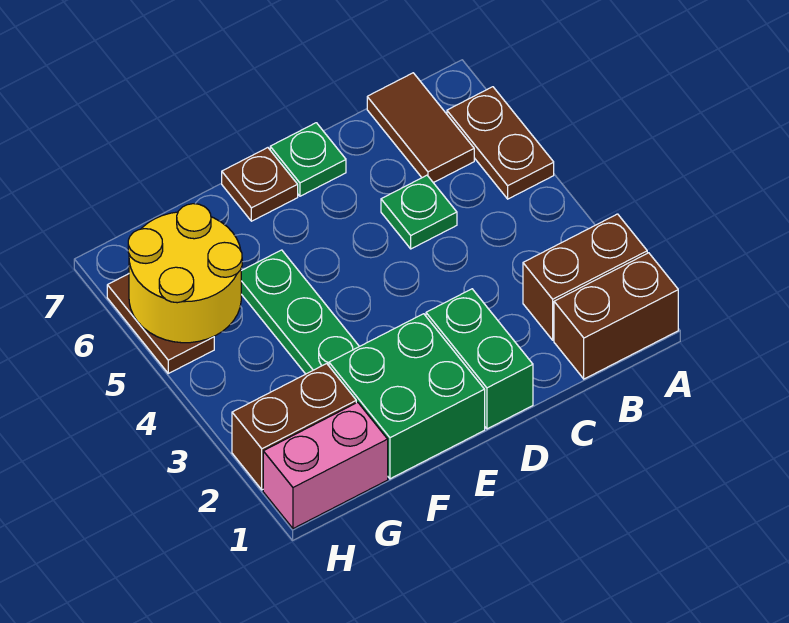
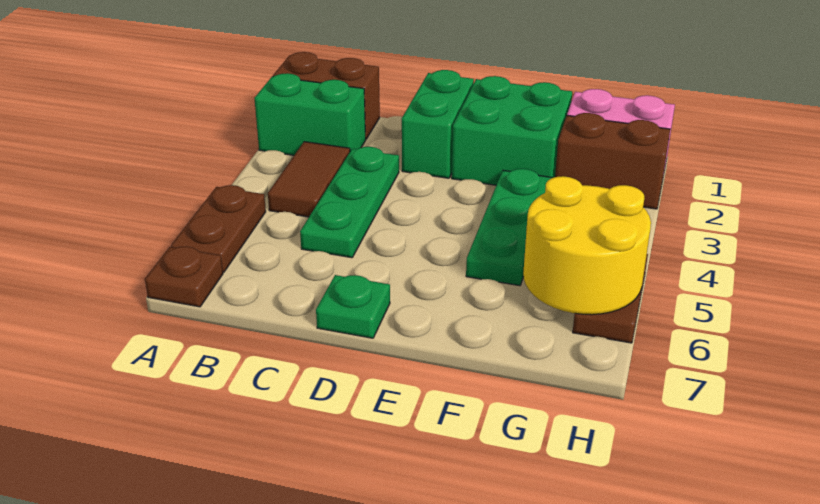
brown brick A2:B2 level 1 -> green brick A2:B2 level 1
brown tile B6:B7 level 1 -> brown tile B3:B4 level 1
green plate C5 level 1 -> green plate C3:C5 level 1
brown plate E7 level 1 -> brown plate A7 level 1

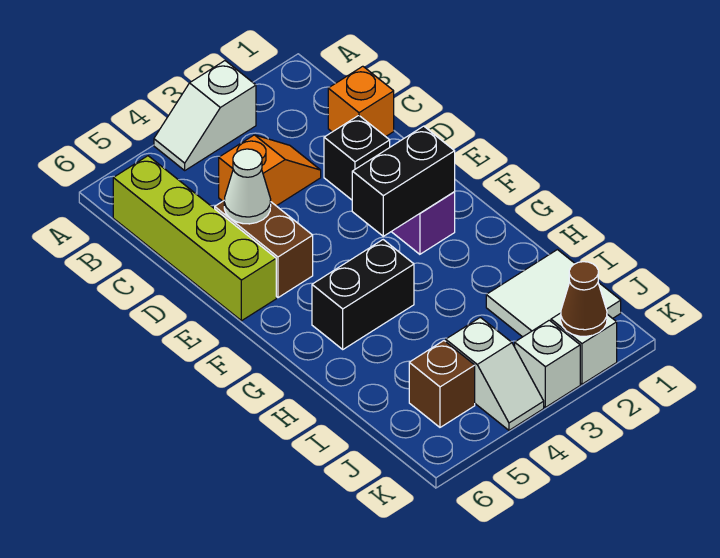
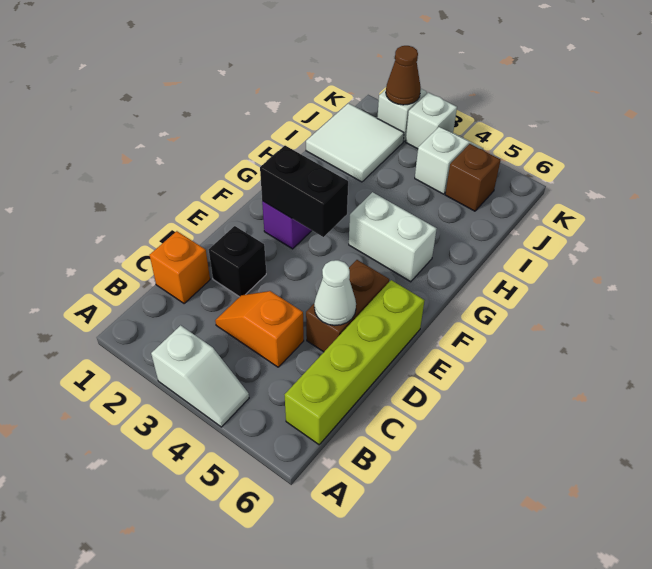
black brick G4:G5 level 1 -> white brick G4:G5 level 1

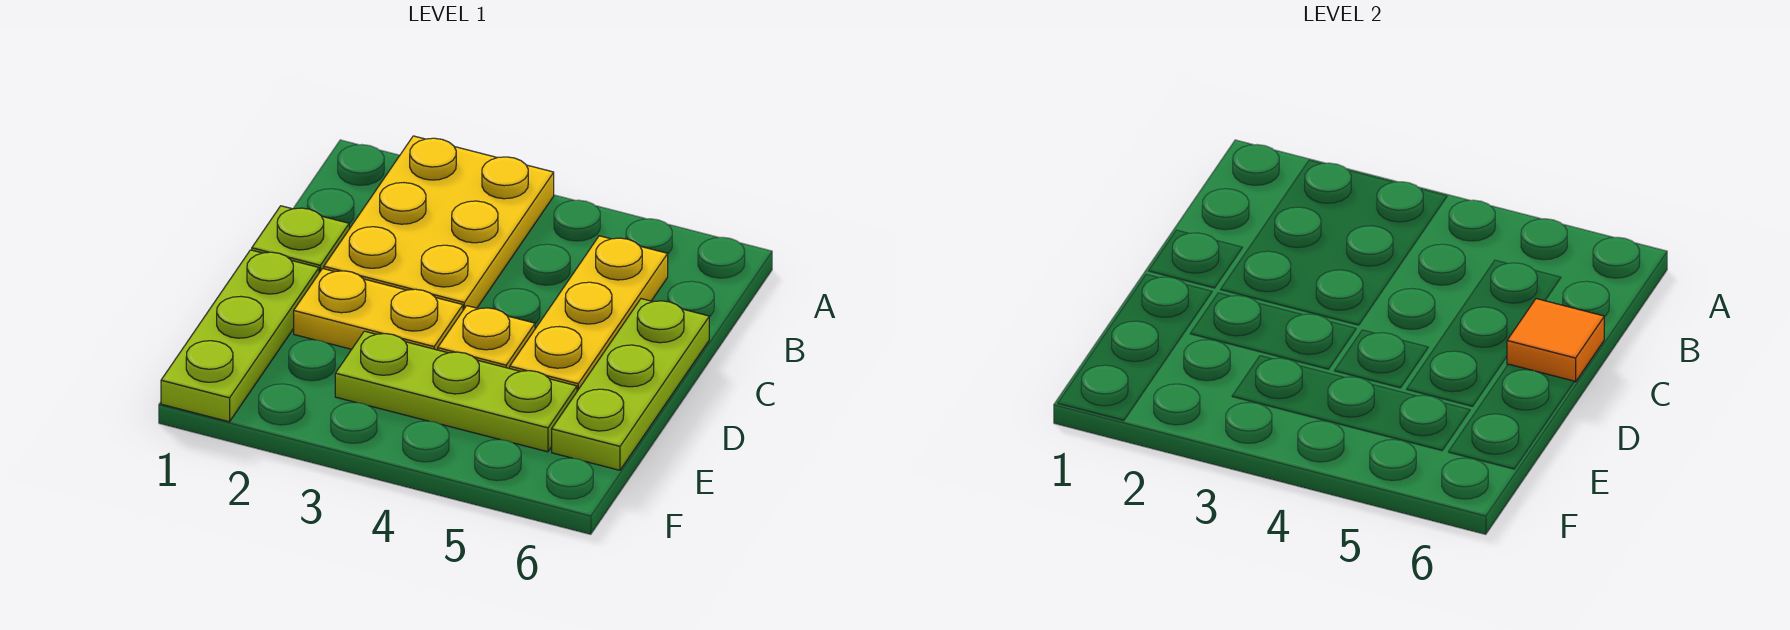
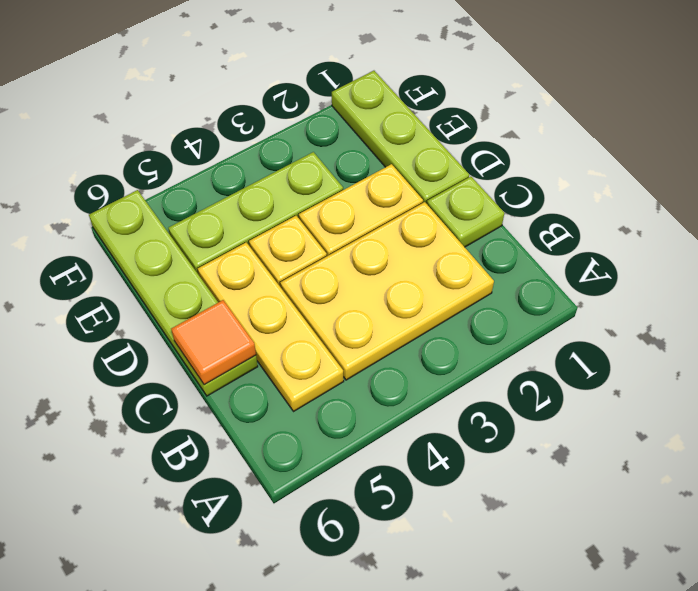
yellow plate A2:C3 level 1 -> yellow plate B2:C4 level 1
lime plate C6:E6 level 1 -> lime plate C6:F6 level 1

----

To do: Reproduce the entries above exactly, though not their pictures.

Solution to the problem:
brown brick A2:B2 level 1 -> green brick A2:B2 level 1
brown tile B6:B7 level 1 -> brown tile B3:B4 level 1
green plate C5 level 1 -> green plate C3:C5 level 1
brown plate E7 level 1 -> brown plate A7 level 1

black brick G4:G5 level 1 -> white brick G4:G5 level 1

yellow plate A2:C3 level 1 -> yellow plate B2:C4 level 1
lime plate C6:E6 level 1 -> lime plate C6:F6 level 1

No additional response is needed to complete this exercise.